━━ Recorded information
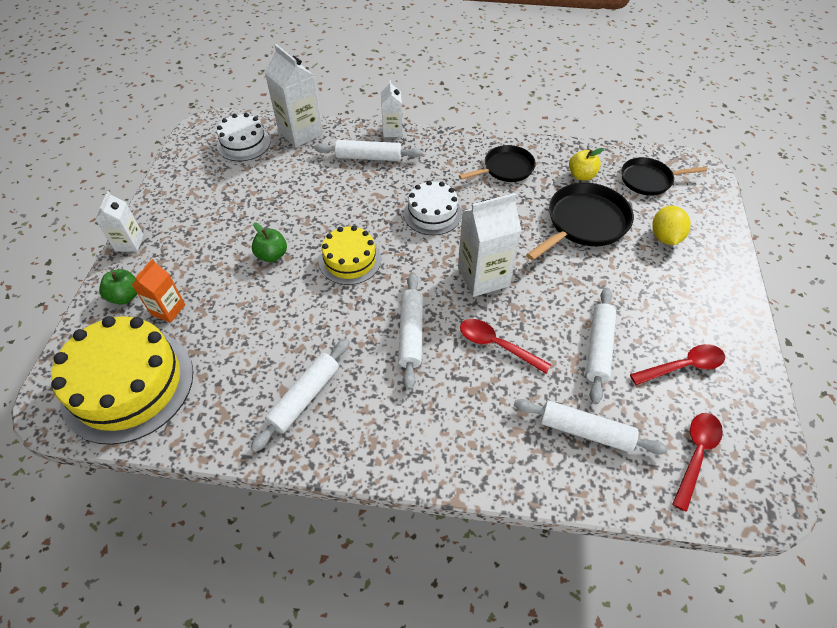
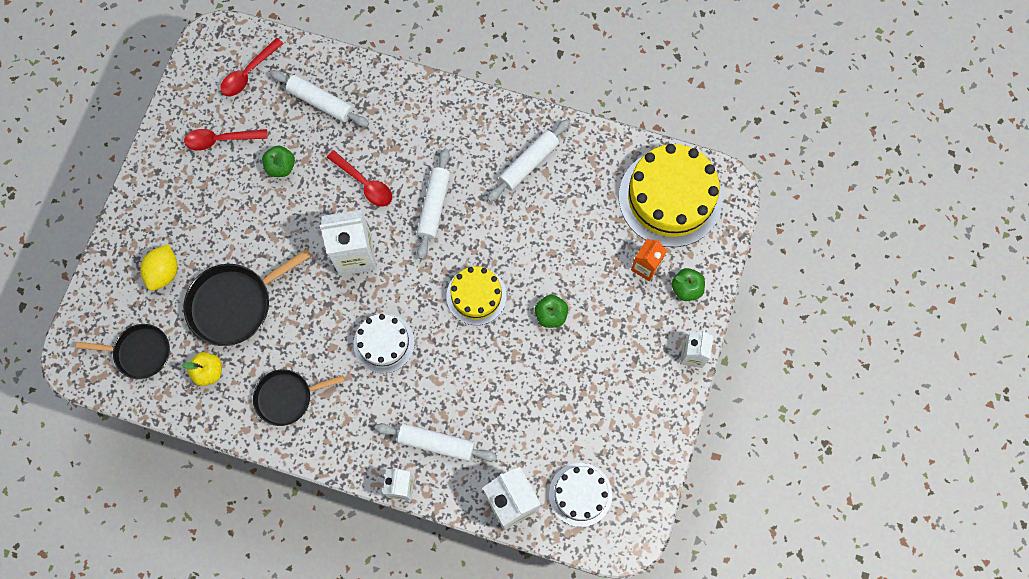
camera: 170 degrees left, 20 degrees up
white rolling pin [586,288,616,404] -> green apple [262,146,295,177]

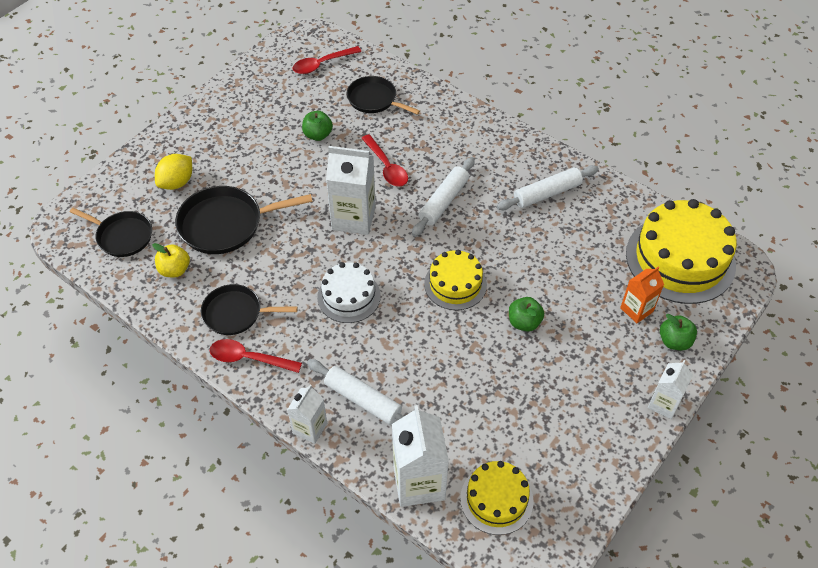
camera: 20 degrees right, 20 degrees down
red spoon [184,129,268,150] -> red spoon moved to [210,339,302,373]
white rolling pin [270,70,369,127] -> black pan [347,76,420,115]
white cake [549,463,612,527] -> yellow cake [460,461,534,535]

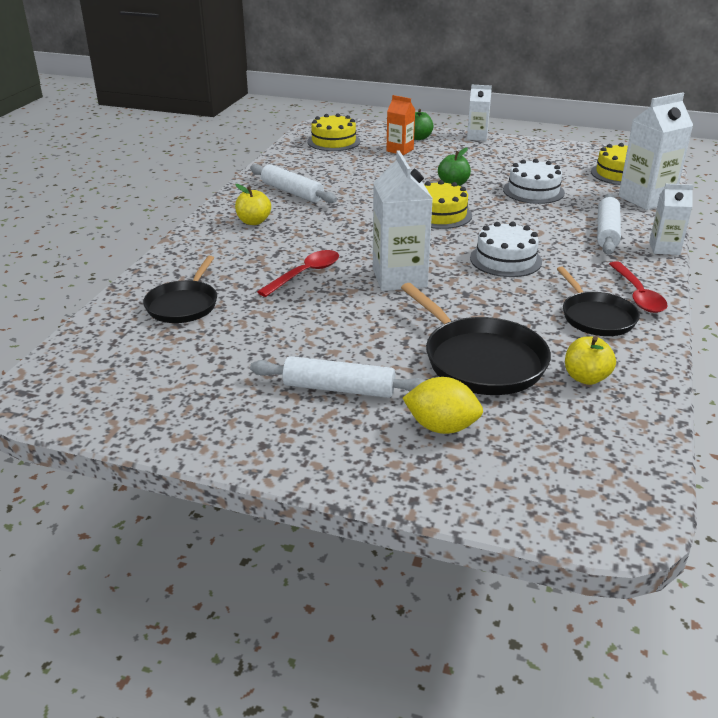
camera: 110 degrees left, 20 degrees down
black pan [70,208,152,257] -> none
red spoon [292,46,361,74] -> none
green apple [302,111,333,141] -> none
white rolling pin [412,157,475,237] -> white rolling pin moved to [250,356,425,398]
yellow cake [626,199,737,304] -> yellow cake [307,113,360,151], size x0.57
none -> yellow apple [235,184,271,225]
none -> white cake [503,159,565,204]

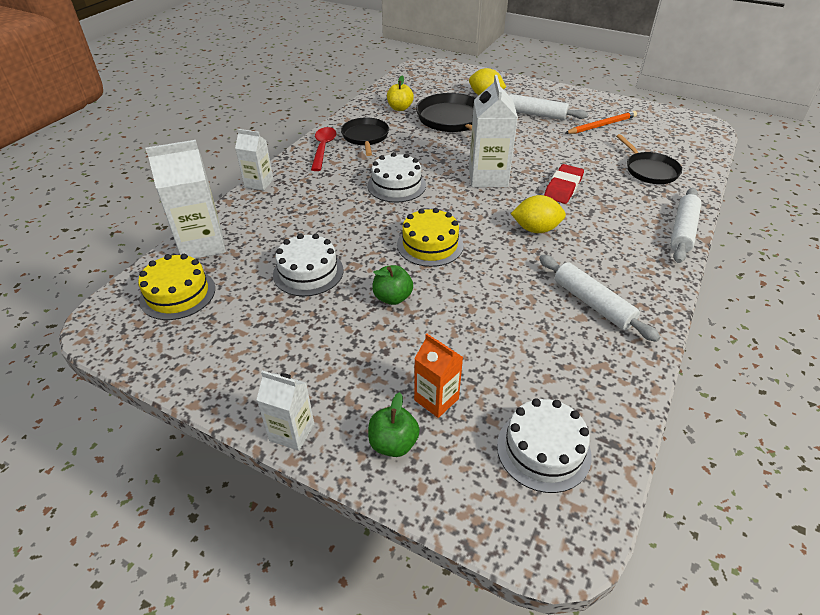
camera: 170 degrees left, 10 degrees up
black pan [143,256,217,323] -> black pan turned 135 degrees clockwise [616,134,682,184]
yellow apple [235,184,271,225] -> none
red spoon [257,250,339,297] -> red eraser [544,164,584,204]
yellow cake [307,113,360,151] -> white cake [497,398,592,493]
white rolling pin [597,194,621,254] -> white rolling pin moved to [670,188,701,263]
none -> yellow lemon [511,195,566,233]
none -> orange pencil [565,111,637,134]

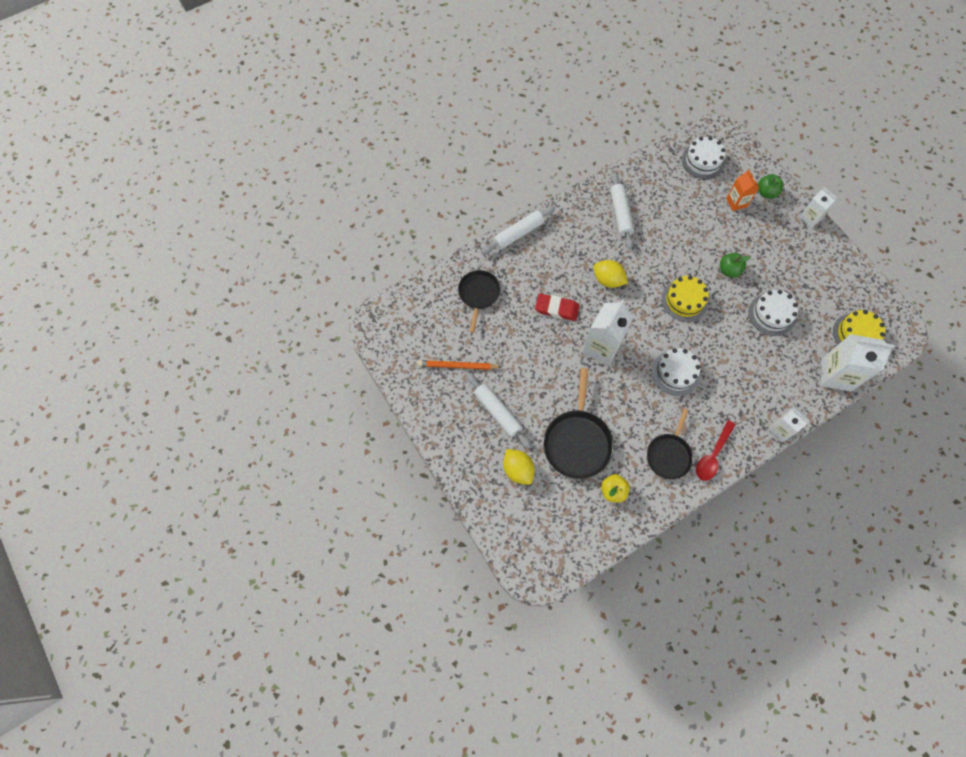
camera: 150 degrees left, 25 degrees up
red eraser [544,164,584,204] -> red eraser turned 45 degrees clockwise [535,293,579,321]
━━━━
What to do
Give every line of the data above again as it stands; the pictures stay out.

Solution below
camera: 170 degrees left, 20 degrees up
white rolling pin [586,288,616,404] -> green apple [262,146,295,177]

camera: 20 degrees right, 20 degrees down
red spoon [184,129,268,150] -> red spoon moved to [210,339,302,373]
white rolling pin [270,70,369,127] -> black pan [347,76,420,115]
white cake [549,463,612,527] -> yellow cake [460,461,534,535]

camera: 110 degrees left, 20 degrees down
black pan [70,208,152,257] -> none
red spoon [292,46,361,74] -> none
green apple [302,111,333,141] -> none
white rolling pin [412,157,475,237] -> white rolling pin moved to [250,356,425,398]
yellow cake [626,199,737,304] -> yellow cake [307,113,360,151], size x0.57
none -> yellow apple [235,184,271,225]
none -> white cake [503,159,565,204]

camera: 170 degrees left, 10 degrees up
black pan [143,256,217,323] -> black pan turned 135 degrees clockwise [616,134,682,184]
yellow apple [235,184,271,225] -> none
red spoon [257,250,339,297] -> red eraser [544,164,584,204]
yellow cake [307,113,360,151] -> white cake [497,398,592,493]
white rolling pin [597,194,621,254] -> white rolling pin moved to [670,188,701,263]
none -> yellow lemon [511,195,566,233]
none -> orange pencil [565,111,637,134]

camera: 150 degrees left, 25 degrees up
red eraser [544,164,584,204] -> red eraser turned 45 degrees clockwise [535,293,579,321]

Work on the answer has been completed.